■ SOURCE MATERIAL:
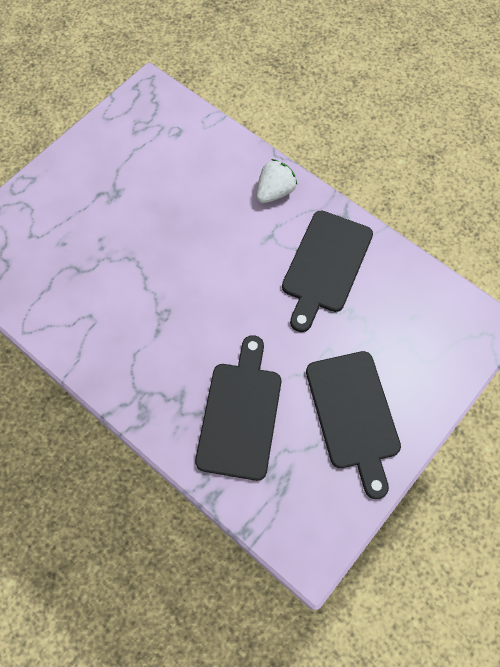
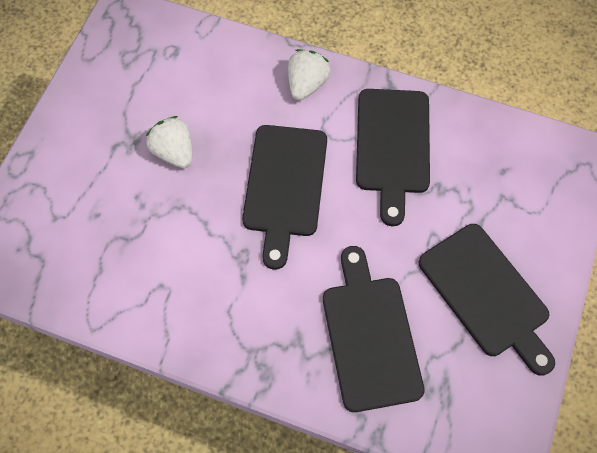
camera: 20 degrees left, 0 degrees up
(144, 213) = (174, 152): none -> white strawberry
(221, 269) = (284, 186): none -> black cutting board

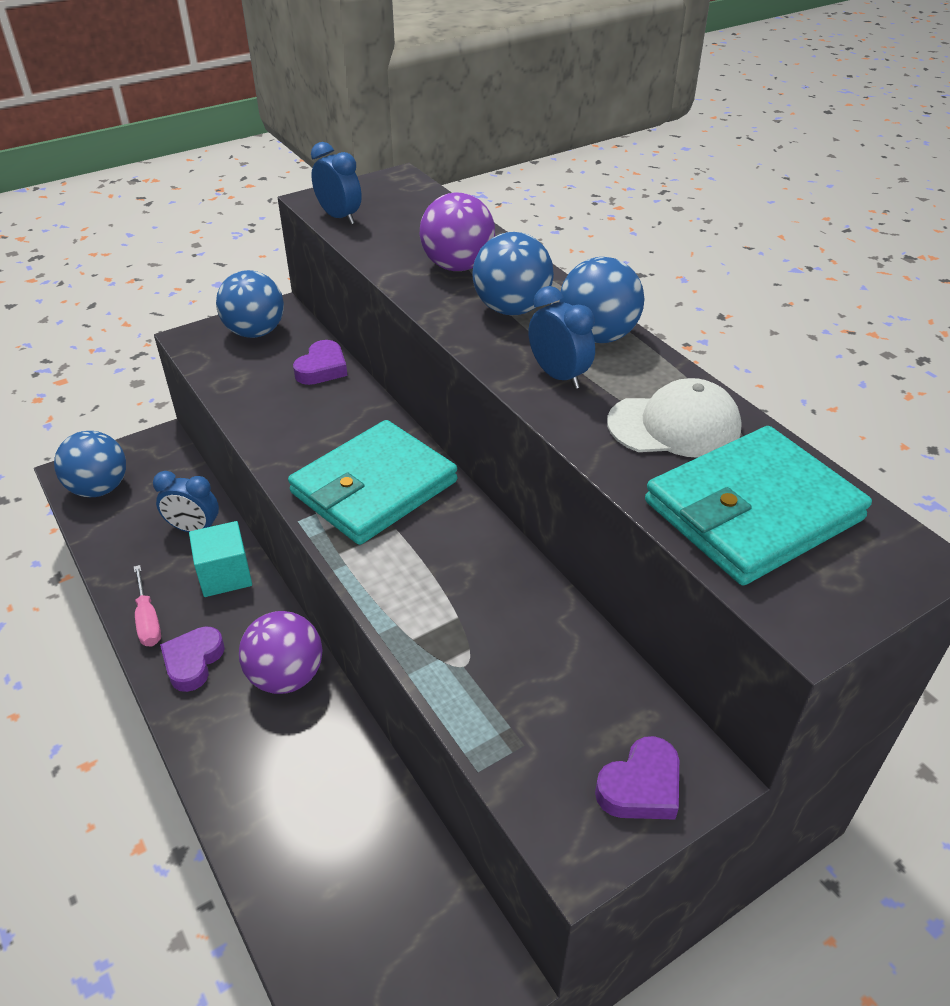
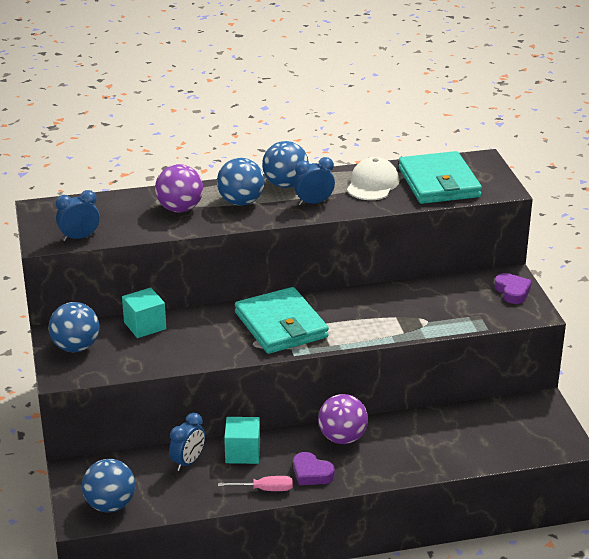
camera: 70 degrees left, 10 degrees down
(322, 368) = (145, 326): purple heart -> turquoise cube

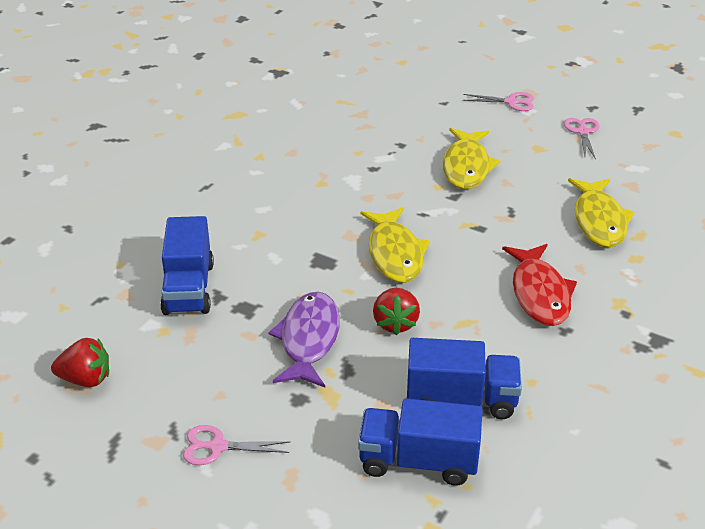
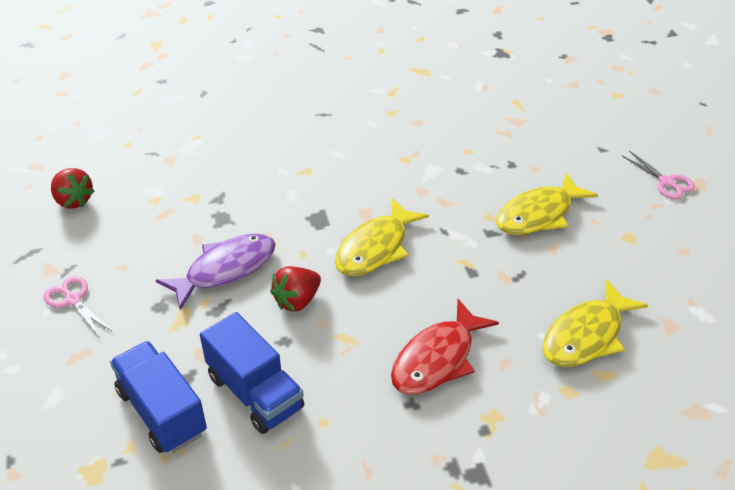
camera: 45 degrees right, 5 degrees up
(188, 288) = (209, 180): blue truck -> none
(582, 132) = (696, 248): pink scissors -> none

■ EXERCISE BRIEF:
With the pictures left out, return each entry exactly as written.

■ ANSWER AREA:
camera: 20 degrees left, 0 degrees up
(144, 213) = (174, 152): none -> white strawberry
(221, 269) = (284, 186): none -> black cutting board

camera: 70 degrees left, 10 degrees down
(322, 368) = (145, 326): purple heart -> turquoise cube

camera: 45 degrees right, 5 degrees up
(188, 288) = (209, 180): blue truck -> none
(582, 132) = (696, 248): pink scissors -> none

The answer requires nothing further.